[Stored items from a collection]
----
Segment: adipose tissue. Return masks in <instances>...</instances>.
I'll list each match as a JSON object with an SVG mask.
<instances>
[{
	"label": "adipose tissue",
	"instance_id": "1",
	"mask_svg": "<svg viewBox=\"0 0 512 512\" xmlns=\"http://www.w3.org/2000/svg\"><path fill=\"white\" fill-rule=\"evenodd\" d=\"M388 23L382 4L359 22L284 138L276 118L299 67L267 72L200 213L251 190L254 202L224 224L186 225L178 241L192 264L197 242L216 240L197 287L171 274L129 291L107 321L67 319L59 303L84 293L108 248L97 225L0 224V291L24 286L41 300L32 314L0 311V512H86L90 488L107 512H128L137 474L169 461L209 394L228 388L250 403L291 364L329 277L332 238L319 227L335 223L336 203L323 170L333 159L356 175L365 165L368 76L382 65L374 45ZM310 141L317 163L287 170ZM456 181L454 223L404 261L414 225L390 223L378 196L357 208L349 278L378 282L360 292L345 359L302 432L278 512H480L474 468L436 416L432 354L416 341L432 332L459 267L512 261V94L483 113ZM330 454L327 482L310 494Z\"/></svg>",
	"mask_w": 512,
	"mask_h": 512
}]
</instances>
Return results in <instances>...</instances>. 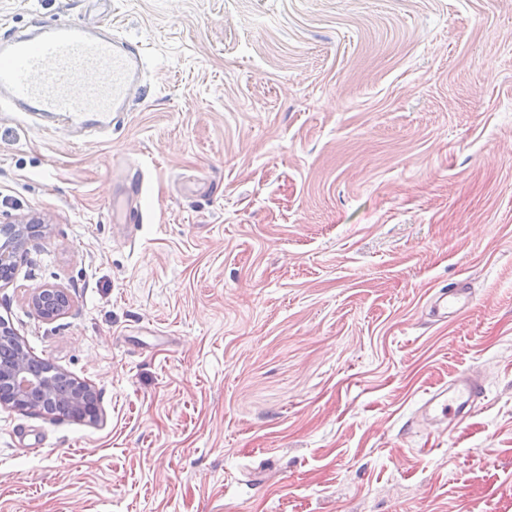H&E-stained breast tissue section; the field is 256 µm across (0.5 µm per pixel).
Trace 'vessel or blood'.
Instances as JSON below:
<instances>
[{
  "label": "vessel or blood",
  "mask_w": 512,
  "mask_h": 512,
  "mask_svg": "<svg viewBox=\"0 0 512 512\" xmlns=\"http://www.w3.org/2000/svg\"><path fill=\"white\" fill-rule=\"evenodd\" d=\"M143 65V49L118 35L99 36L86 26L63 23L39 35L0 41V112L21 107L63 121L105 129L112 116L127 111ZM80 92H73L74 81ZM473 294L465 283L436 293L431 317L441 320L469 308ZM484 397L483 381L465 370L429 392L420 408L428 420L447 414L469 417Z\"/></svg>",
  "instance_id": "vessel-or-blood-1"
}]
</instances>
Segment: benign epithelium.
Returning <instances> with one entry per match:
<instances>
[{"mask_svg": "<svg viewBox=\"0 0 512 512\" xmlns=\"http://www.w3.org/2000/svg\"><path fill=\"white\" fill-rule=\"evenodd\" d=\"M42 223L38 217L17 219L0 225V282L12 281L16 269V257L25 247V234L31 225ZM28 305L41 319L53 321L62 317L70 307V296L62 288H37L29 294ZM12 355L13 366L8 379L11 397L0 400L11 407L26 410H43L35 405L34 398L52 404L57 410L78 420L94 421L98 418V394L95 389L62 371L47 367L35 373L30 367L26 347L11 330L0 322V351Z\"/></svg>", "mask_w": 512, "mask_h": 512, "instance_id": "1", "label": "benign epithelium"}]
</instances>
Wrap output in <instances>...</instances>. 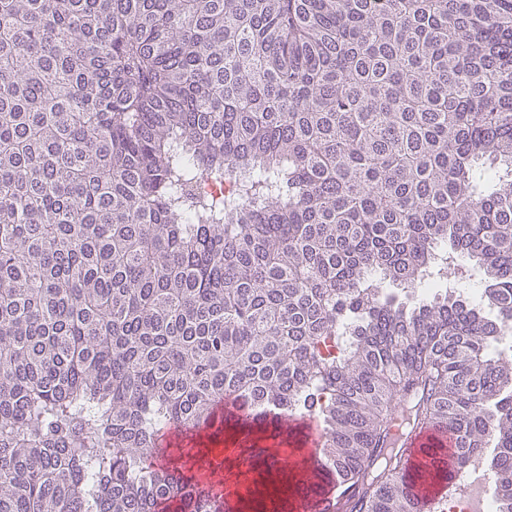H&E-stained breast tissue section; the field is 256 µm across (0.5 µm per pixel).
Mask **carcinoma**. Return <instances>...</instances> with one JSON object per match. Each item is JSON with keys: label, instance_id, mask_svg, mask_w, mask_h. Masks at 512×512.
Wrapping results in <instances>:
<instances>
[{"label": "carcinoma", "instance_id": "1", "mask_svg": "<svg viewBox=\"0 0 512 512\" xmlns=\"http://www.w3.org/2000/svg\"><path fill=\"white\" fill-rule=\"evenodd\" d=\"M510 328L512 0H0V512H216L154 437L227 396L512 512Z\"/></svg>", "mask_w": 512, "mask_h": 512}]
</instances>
----
Please extract exactly, and only, the lines from the line containing "Mask **carcinoma**. Return" through the last line of the records.

Mask **carcinoma**. Return <instances>...</instances> with one JSON object per match. Each item is JSON with keys: label, instance_id, mask_svg, mask_w, mask_h. Masks at 512×512.
Wrapping results in <instances>:
<instances>
[{"label": "carcinoma", "instance_id": "1", "mask_svg": "<svg viewBox=\"0 0 512 512\" xmlns=\"http://www.w3.org/2000/svg\"><path fill=\"white\" fill-rule=\"evenodd\" d=\"M510 328L512 0H0V512H216L154 437L227 396L512 512Z\"/></svg>", "mask_w": 512, "mask_h": 512}]
</instances>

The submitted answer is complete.